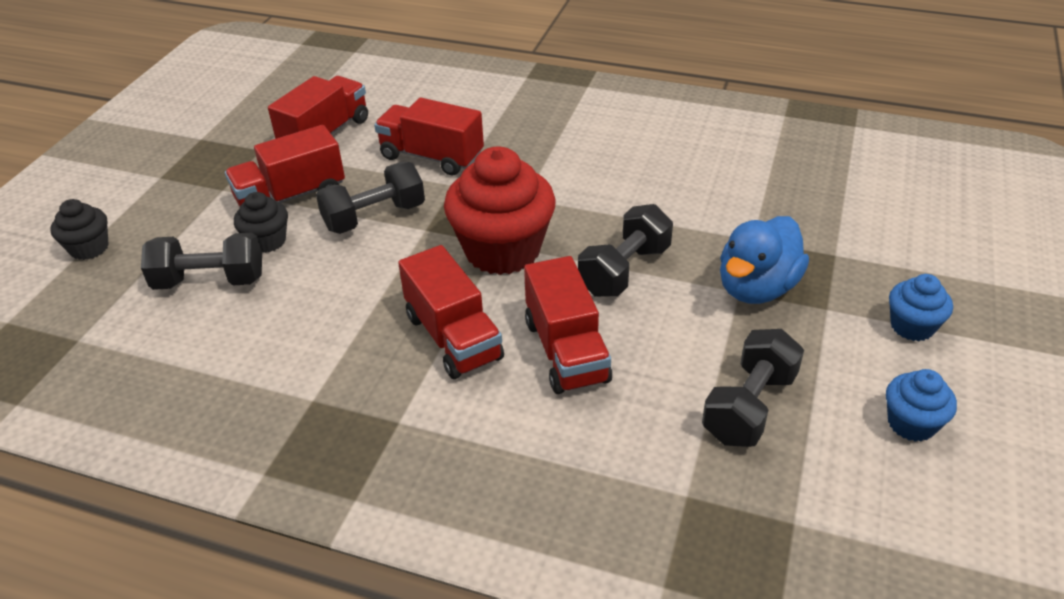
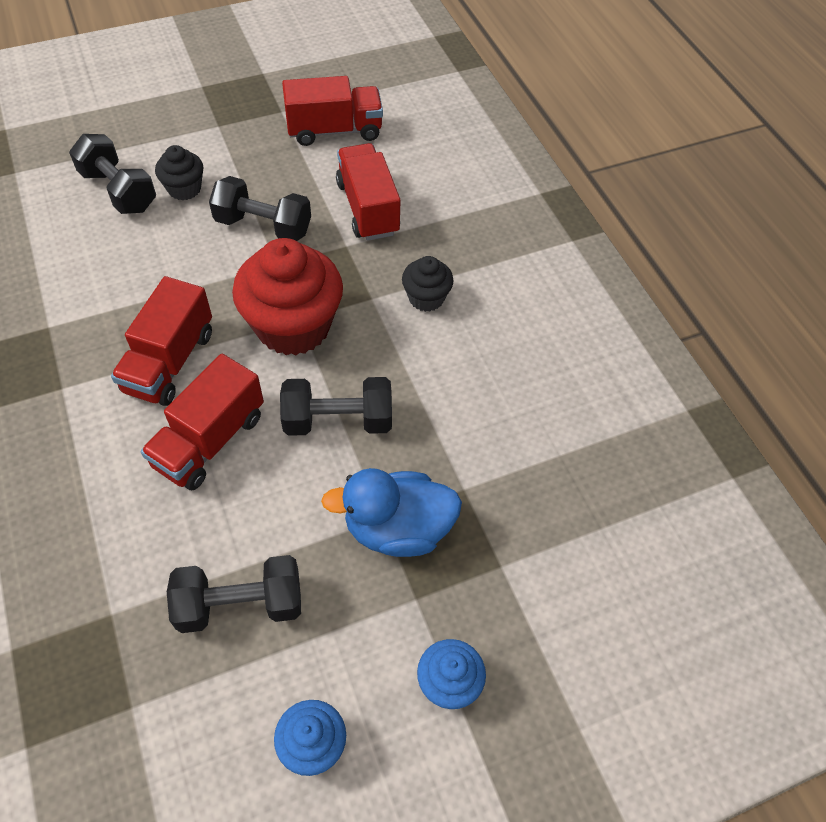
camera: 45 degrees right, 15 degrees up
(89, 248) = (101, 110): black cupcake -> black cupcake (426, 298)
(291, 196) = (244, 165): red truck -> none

**Work request:** Apart from its pictures, the material above should be repeated exactly.

**Exercise response:**
camera: 45 degrees right, 15 degrees up
(89, 248) = (101, 110): black cupcake -> black cupcake (426, 298)
(291, 196) = (244, 165): red truck -> none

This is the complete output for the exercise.